### PROBLEM DETAILS
Please say how many lines in the records below contain the word "repainted". Give the number and nothing more.

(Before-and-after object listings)

--- START ---

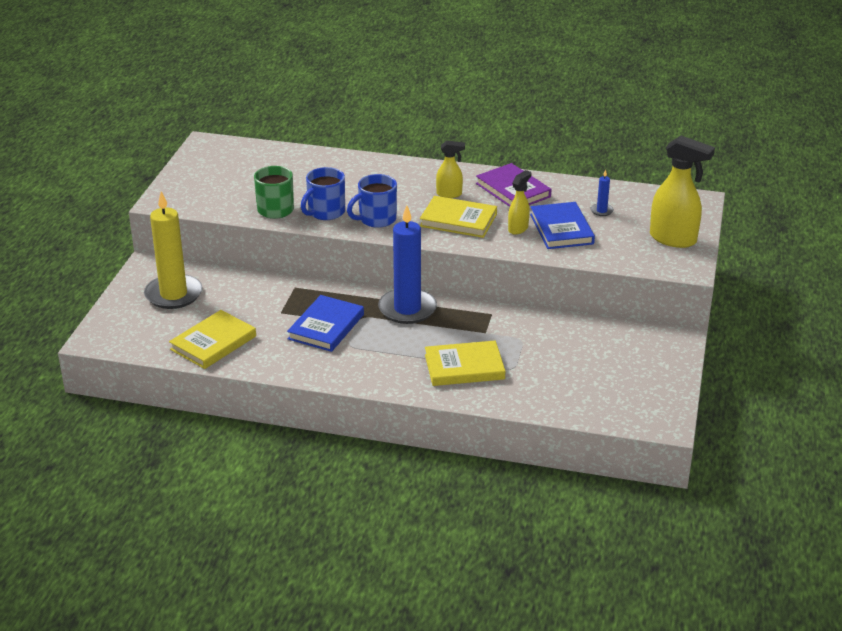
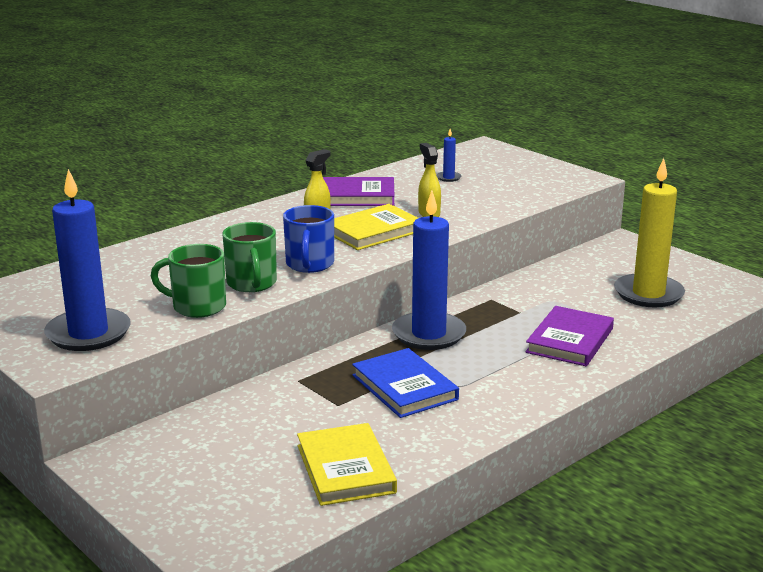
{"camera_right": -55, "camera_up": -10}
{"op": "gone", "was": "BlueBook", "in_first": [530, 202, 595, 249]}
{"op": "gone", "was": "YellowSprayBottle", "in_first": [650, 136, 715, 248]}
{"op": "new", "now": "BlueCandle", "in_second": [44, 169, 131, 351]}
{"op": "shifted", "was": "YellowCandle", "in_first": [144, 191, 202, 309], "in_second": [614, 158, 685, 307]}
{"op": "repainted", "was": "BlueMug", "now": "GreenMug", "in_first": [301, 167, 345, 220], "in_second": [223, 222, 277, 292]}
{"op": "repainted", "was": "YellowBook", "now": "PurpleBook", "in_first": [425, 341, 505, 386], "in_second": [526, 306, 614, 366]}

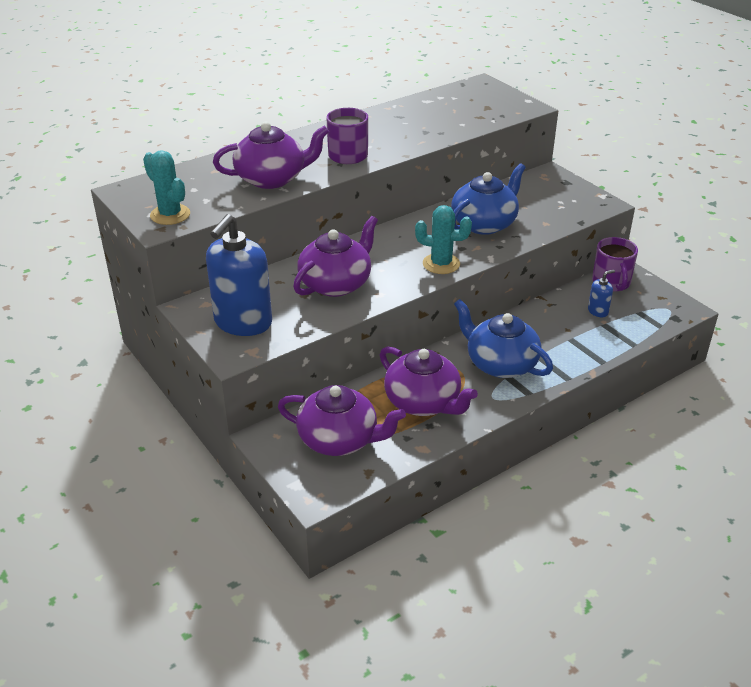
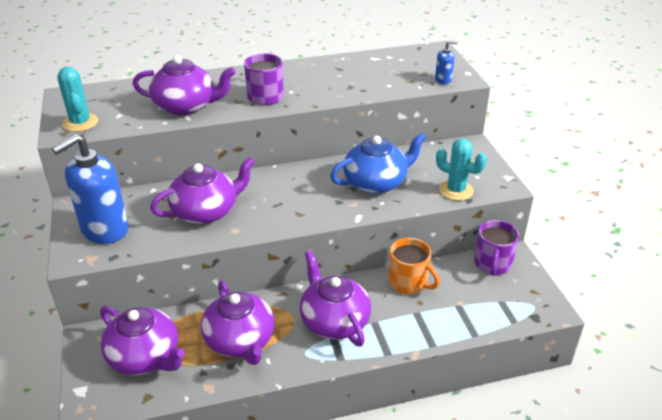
{"camera_right": 20, "camera_up": 0}
{"op": "new", "now": "OrangeMug", "in_second": [388, 238, 440, 294]}
{"op": "shifted", "was": "TurquoiseCactus", "in_first": [415, 205, 472, 274], "in_second": [436, 139, 487, 201]}
{"op": "shifted", "was": "BlueSoapDispenser", "in_first": [588, 270, 615, 317], "in_second": [435, 41, 458, 84]}
{"op": "repainted", "was": "BlueTeapot", "now": "PurpleTeapot", "in_first": [454, 299, 553, 378], "in_second": [300, 251, 371, 347]}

--- END ---

### EXERCISE OUTPUT
3